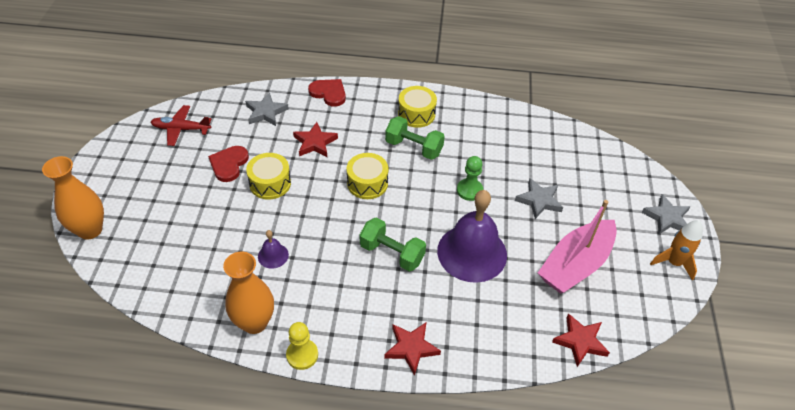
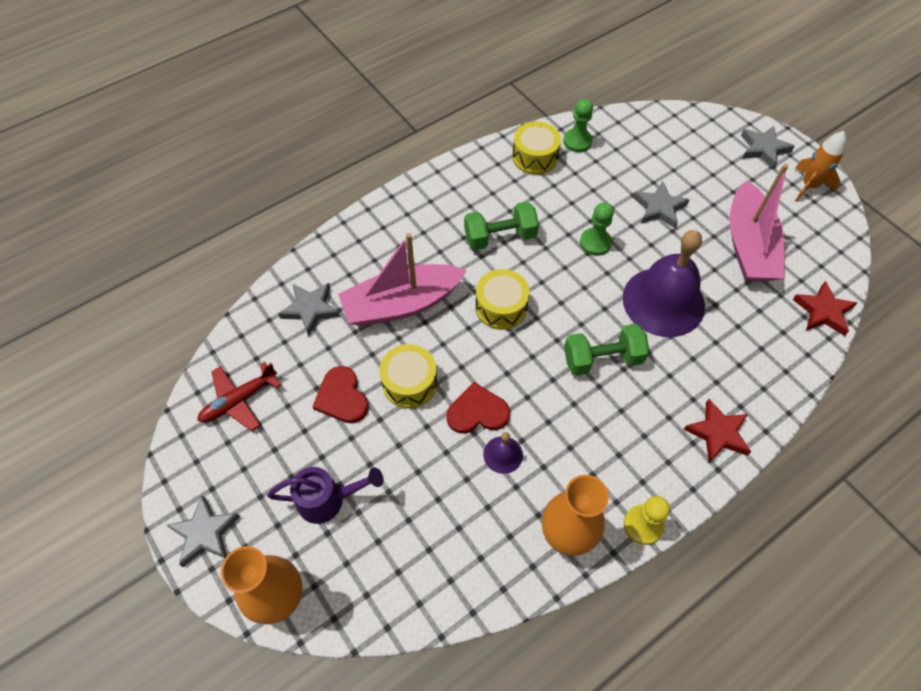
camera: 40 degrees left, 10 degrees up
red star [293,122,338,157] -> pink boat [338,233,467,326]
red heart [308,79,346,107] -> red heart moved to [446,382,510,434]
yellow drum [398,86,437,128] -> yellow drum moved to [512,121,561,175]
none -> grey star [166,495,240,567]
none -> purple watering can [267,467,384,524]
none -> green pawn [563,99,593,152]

■ ■ ■ ■

» Task prompt
Looking over the records, find each line with the word "none" and copy it.

» Answer for this exercise
none -> grey star [166,495,240,567]
none -> purple watering can [267,467,384,524]
none -> green pawn [563,99,593,152]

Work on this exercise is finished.